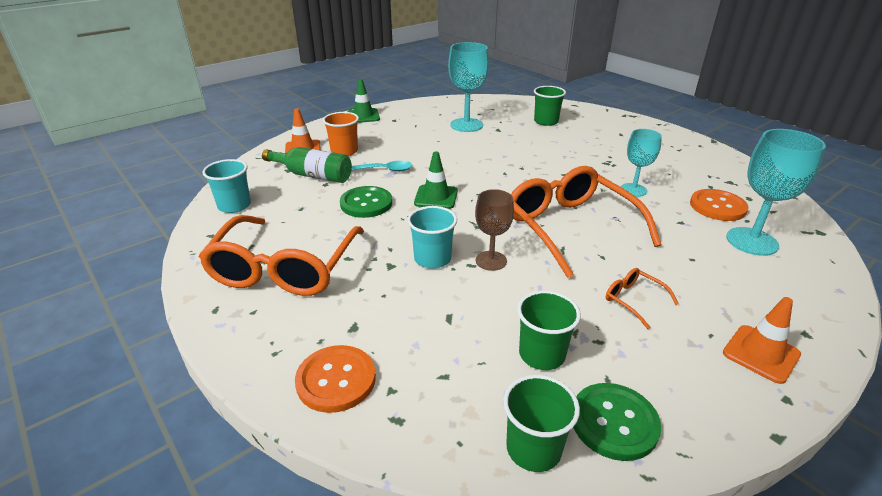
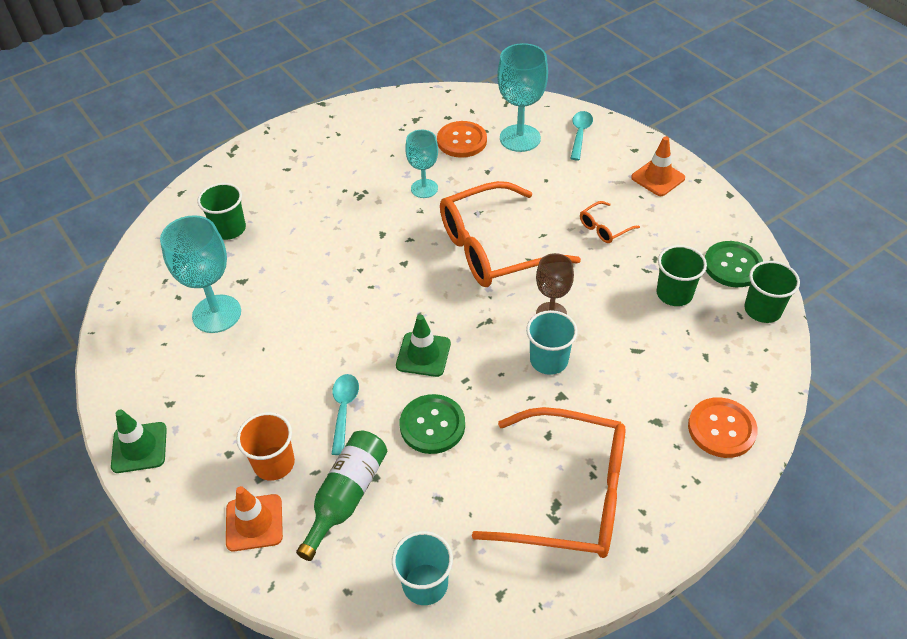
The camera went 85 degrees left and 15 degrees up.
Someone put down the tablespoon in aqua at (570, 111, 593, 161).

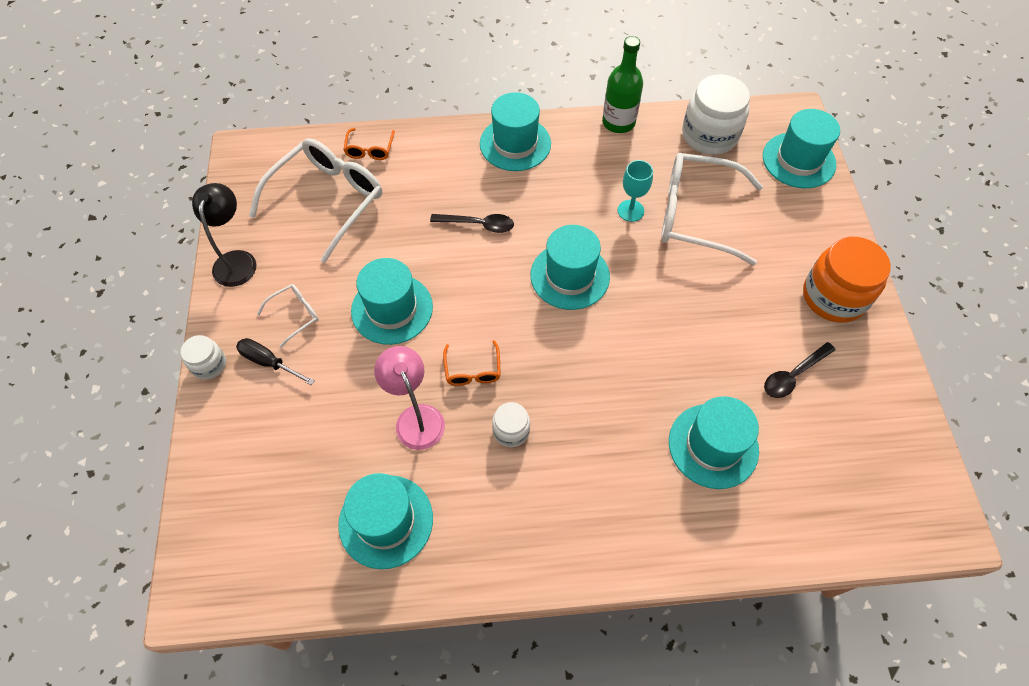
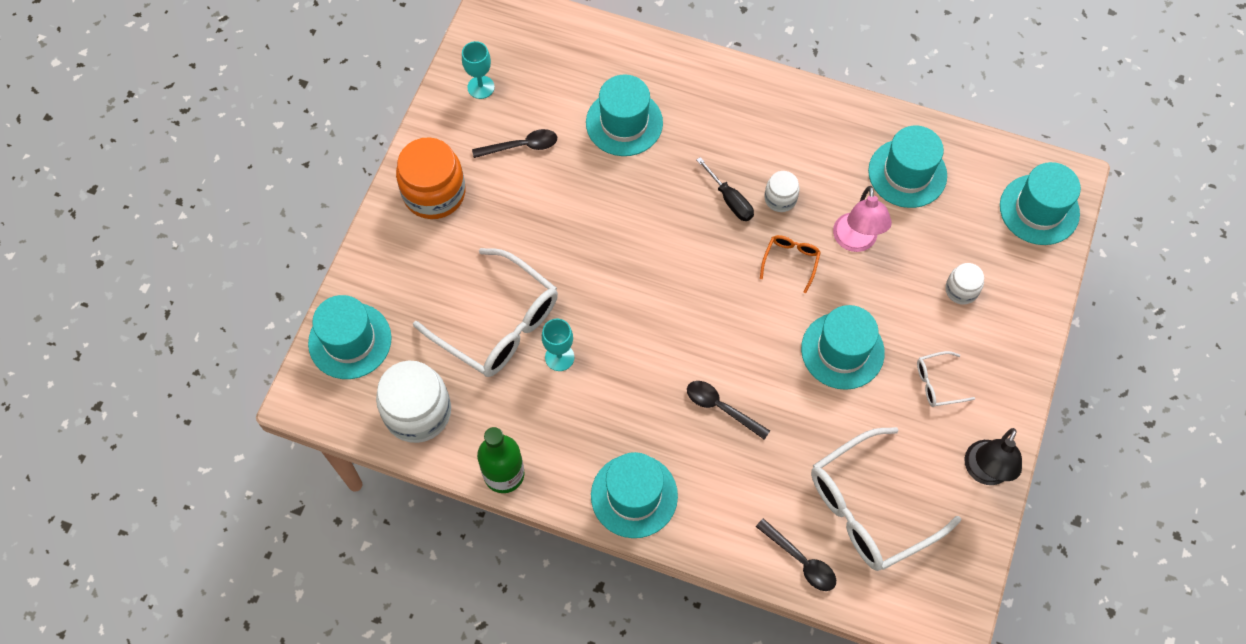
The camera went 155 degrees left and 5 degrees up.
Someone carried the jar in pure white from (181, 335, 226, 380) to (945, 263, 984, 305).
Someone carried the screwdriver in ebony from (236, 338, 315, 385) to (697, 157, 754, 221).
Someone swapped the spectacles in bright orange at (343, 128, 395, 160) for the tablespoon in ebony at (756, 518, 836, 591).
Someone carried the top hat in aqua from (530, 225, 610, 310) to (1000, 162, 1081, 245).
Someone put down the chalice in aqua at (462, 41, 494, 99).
____________________
Word for word, output the whole listing, but not its pictures.

The camera went 85 degrees left and 15 degrees up.
Someone put down the tablespoon in aqua at (570, 111, 593, 161).

The camera went 155 degrees left and 5 degrees up.
Someone carried the jar in pure white from (181, 335, 226, 380) to (945, 263, 984, 305).
Someone carried the screwdriver in ebony from (236, 338, 315, 385) to (697, 157, 754, 221).
Someone swapped the spectacles in bright orange at (343, 128, 395, 160) for the tablespoon in ebony at (756, 518, 836, 591).
Someone carried the top hat in aqua from (530, 225, 610, 310) to (1000, 162, 1081, 245).
Someone put down the chalice in aqua at (462, 41, 494, 99).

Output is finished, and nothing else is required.